● **About this exercise**:
Would you write out the entries below word for word, omitting the pictures?

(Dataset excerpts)
******

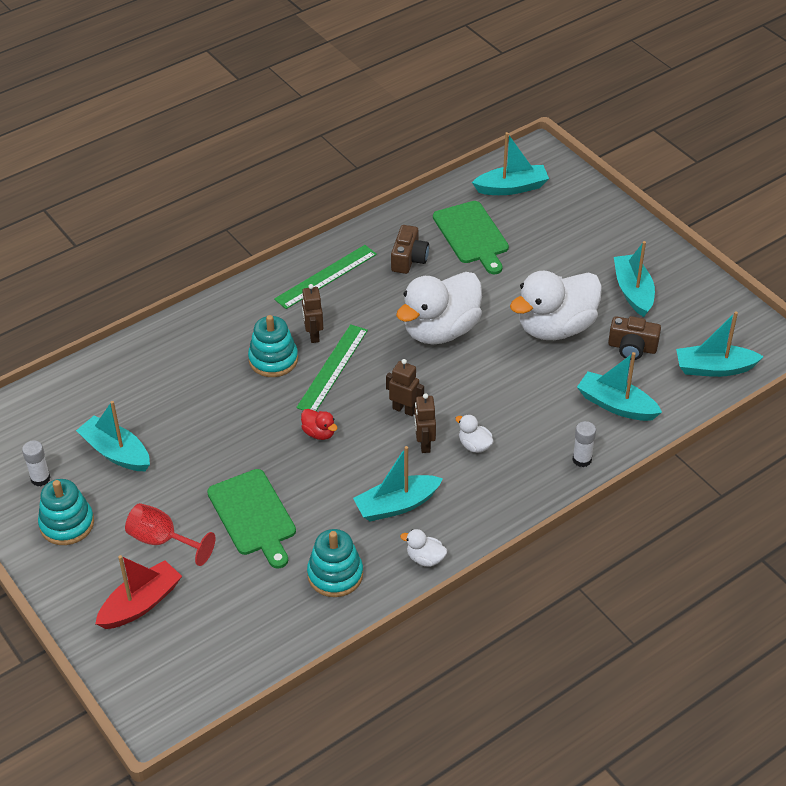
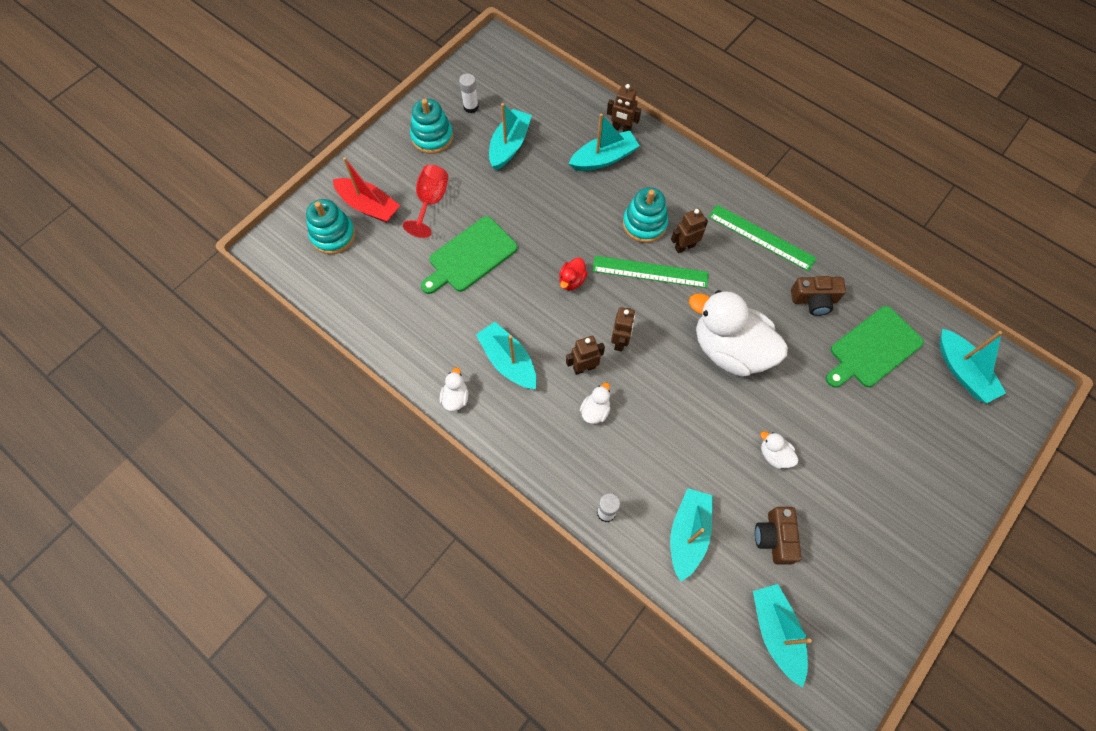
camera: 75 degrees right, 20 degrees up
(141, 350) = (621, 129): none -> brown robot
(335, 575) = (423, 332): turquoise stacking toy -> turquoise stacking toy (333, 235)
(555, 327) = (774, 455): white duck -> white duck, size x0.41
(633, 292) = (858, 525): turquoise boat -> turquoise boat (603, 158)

******

● **Solution to the exercise**:
camera: 75 degrees right, 20 degrees up
(141, 350) = (621, 129): none -> brown robot
(335, 575) = (423, 332): turquoise stacking toy -> turquoise stacking toy (333, 235)
(555, 327) = (774, 455): white duck -> white duck, size x0.41
(633, 292) = (858, 525): turquoise boat -> turquoise boat (603, 158)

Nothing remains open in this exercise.